> Exercise instructions
Print the listing from its top line through the line containing "orange carrot [284,145,348,183]", nothing more, and leave out the pictures.

** Opening Data for review block **

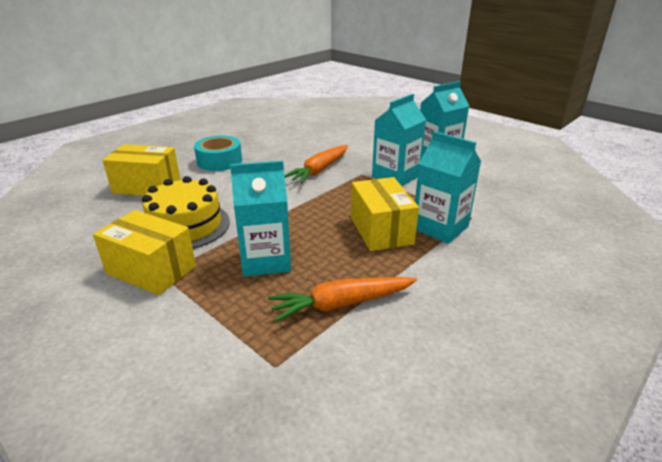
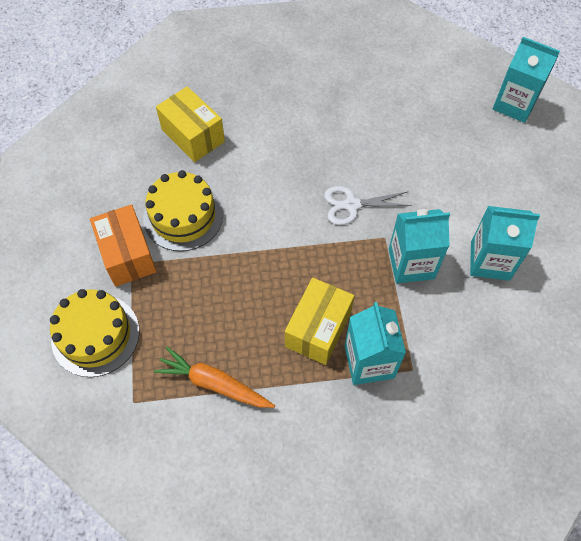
camera: 40 degrees right, 30 degrees up
yellow box [93,210,196,295] -> orange box [90,204,157,287]
turquoise tape [194,136,242,171] -> none
turquoise carton [230,161,291,277] -> turquoise carton moved to [493,37,560,123]
orange carrot [284,145,348,183] -> white scissors [324,186,412,225]
none -> yellow cake [50,289,139,377]

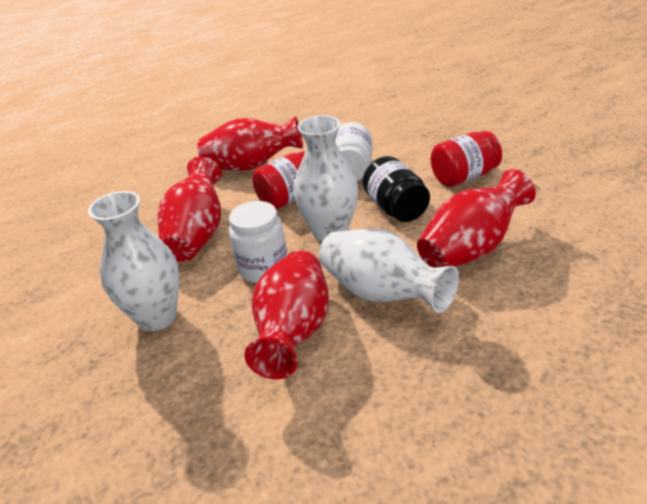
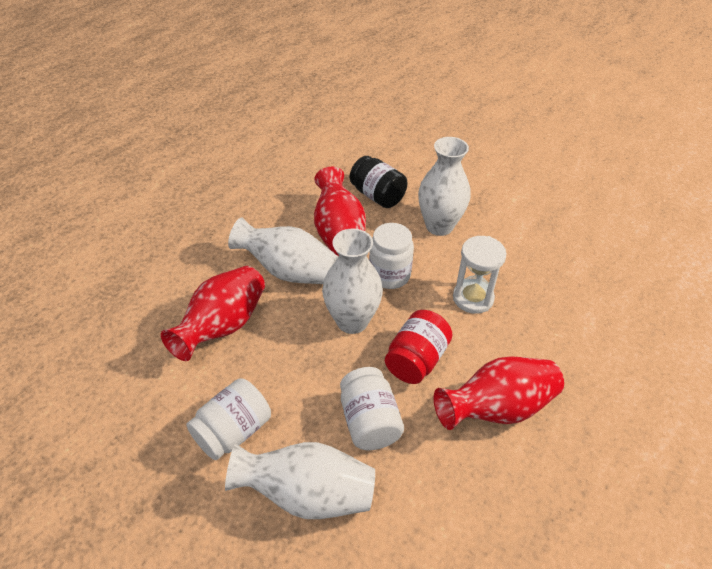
camera: 155 degrees right, 10 degrees up
red vase [158,157,222,262] -> white hourglass [453,236,507,314]
black jar [363,156,430,222] -> black jar moved to [350,156,407,208]
red jar [431,131,502,187] -> white jar [186,378,271,460]
none -> white vase [225,442,375,519]

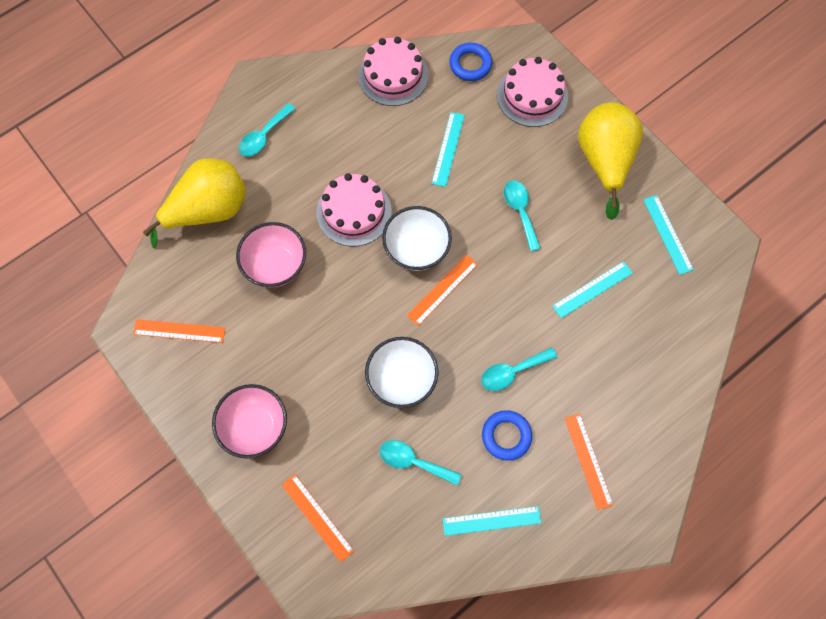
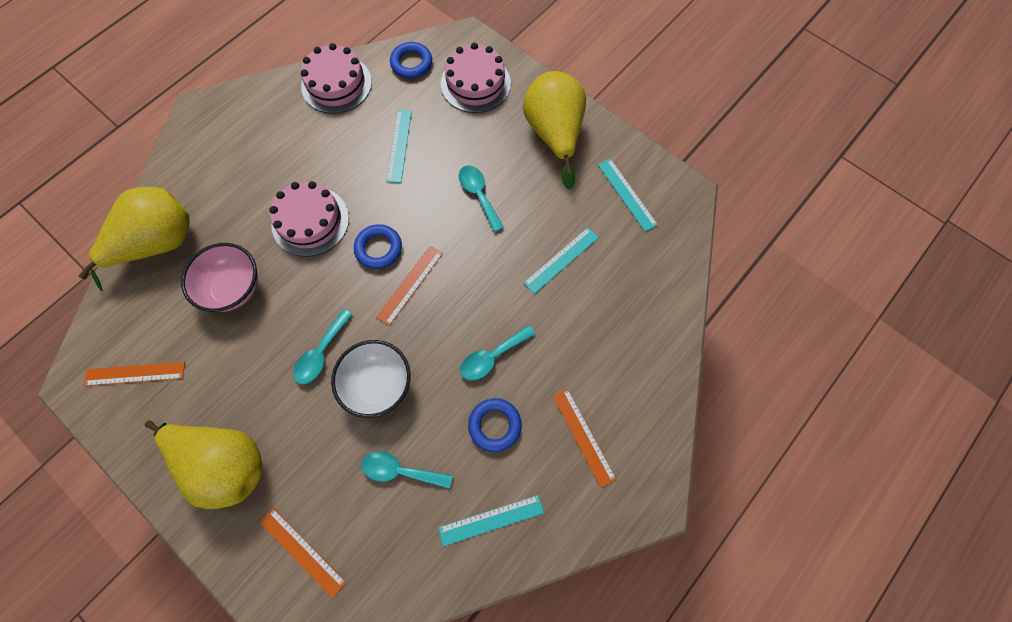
camera: 10 degrees left, 0 degrees up
pink bowl [212,384,287,459] -> yellow pear [144,420,262,509]
turquoise spoon [239,103,296,157] -> turquoise spoon moved to [293,309,353,384]
white bowl [382,206,452,271] -> blue ring [354,224,402,269]

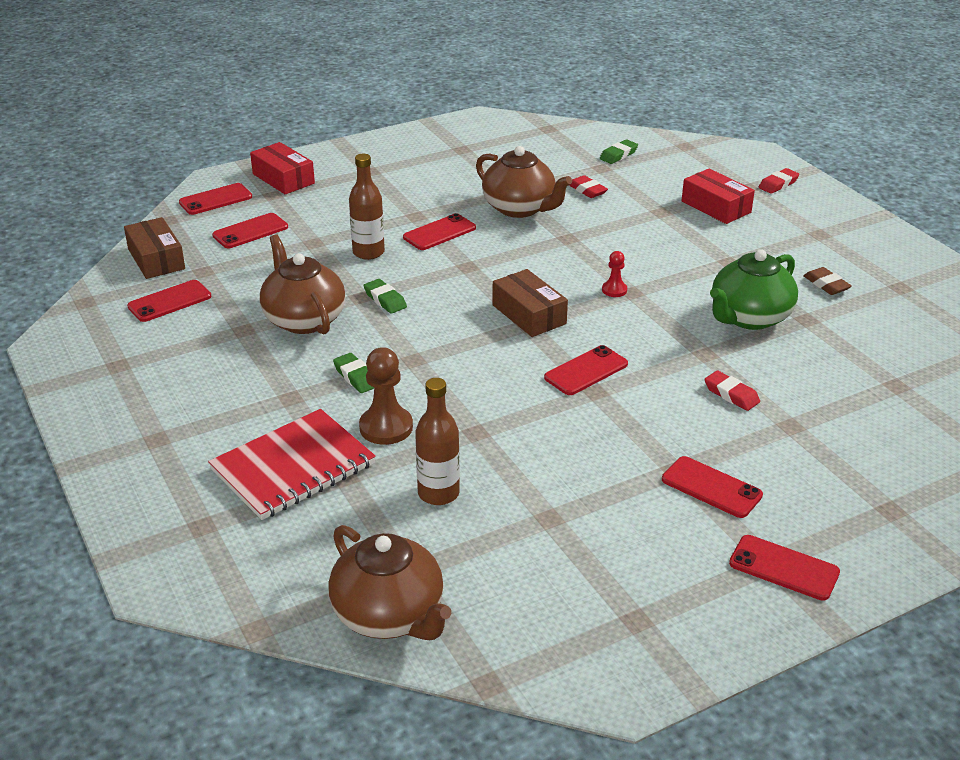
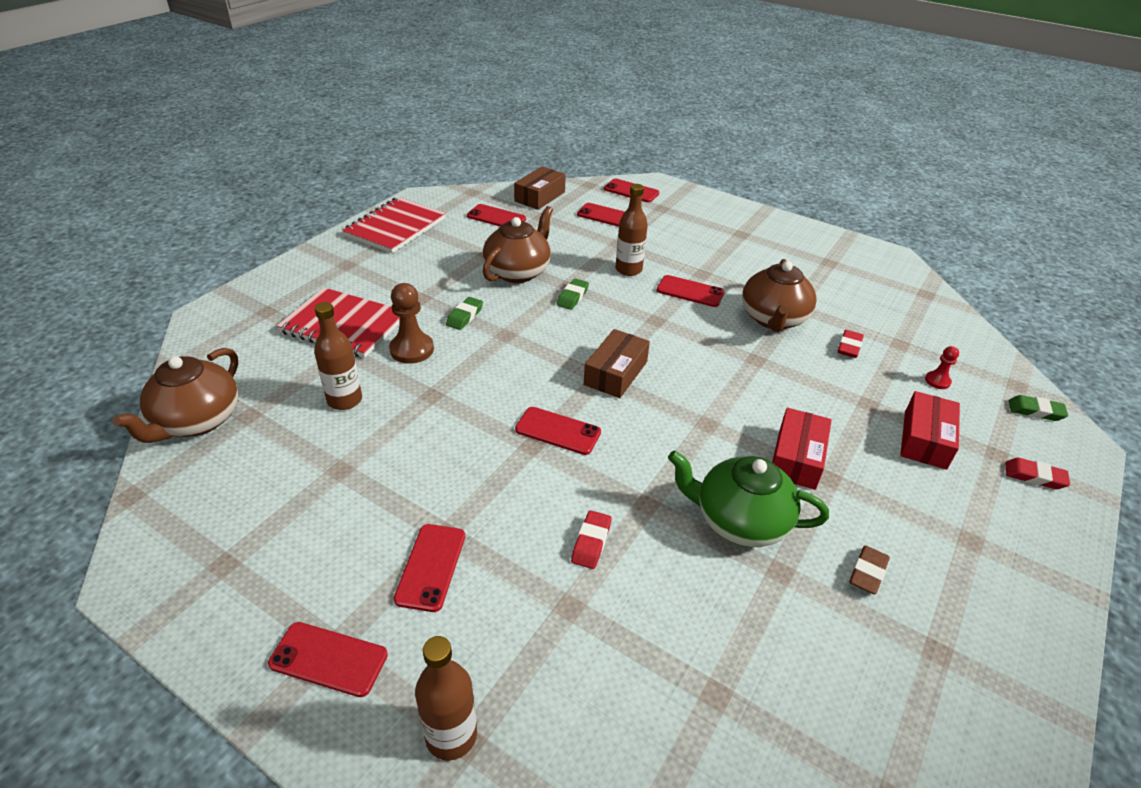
camera: 60 degrees right, 5 degrees up
red box [250,142,315,195] -> red box moved to [772,408,832,490]
green eraser [600,139,638,164] -> green eraser moved to [1009,395,1068,421]
red pawn [602,251,627,297] -> red pawn moved to [925,346,959,389]
red phone [729,535,840,601] -> red phone turned 75 degrees counterclockwise [268,622,388,697]
none -> red notebook [342,197,446,253]
none -> brown bottle [415,636,477,761]

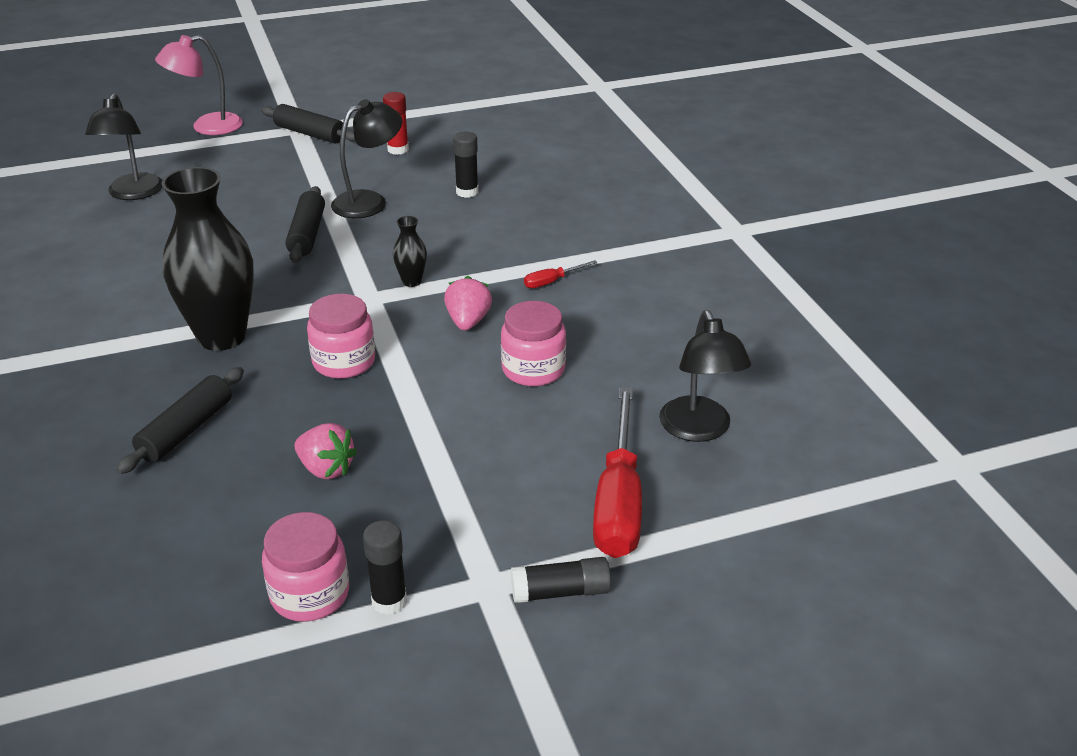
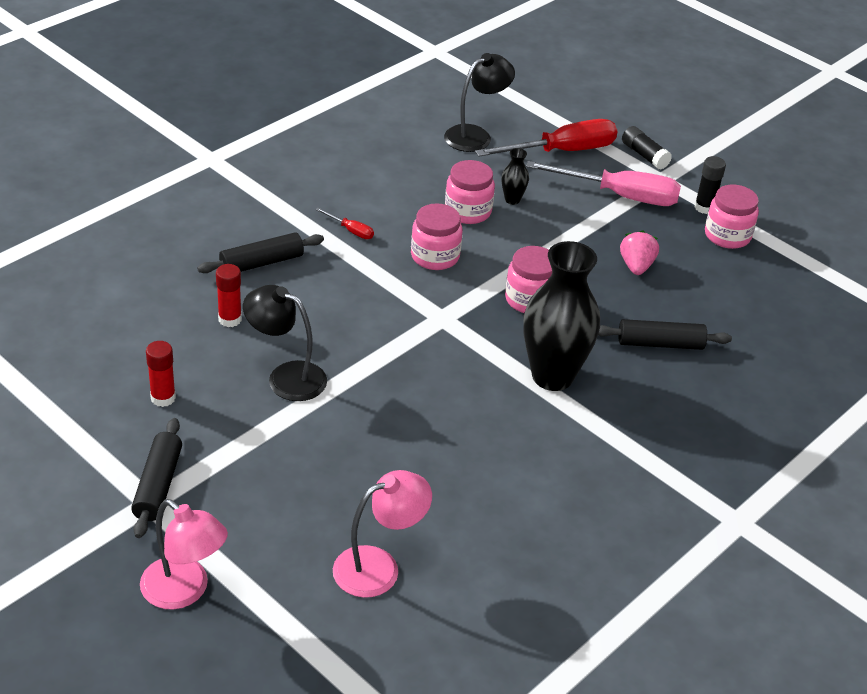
camera: 120 degrees left, 5 degrees up
black lamp [85,93,163,200] -> pink lamp [333,470,432,598]
black rolling pin [285,186,325,263] -> black rolling pin moved to [197,232,324,273]
black vase [393,216,427,287] -> black vase moved to [501,148,529,205]
pink strawberry [444,276,492,331] -> pink jar [411,203,463,270]
black glue stick [453,132,478,198] -> red glue stick [216,264,242,327]
none -> pink screwdriver [526,161,681,206]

** Closing Data for review block **

> Solution to this problem
camera: 40 degrees right, 30 degrees up
yellow box [93,210,196,295] -> orange box [90,204,157,287]
turquoise tape [194,136,242,171] -> none
turquoise carton [230,161,291,277] -> turquoise carton moved to [493,37,560,123]
orange carrot [284,145,348,183] -> white scissors [324,186,412,225]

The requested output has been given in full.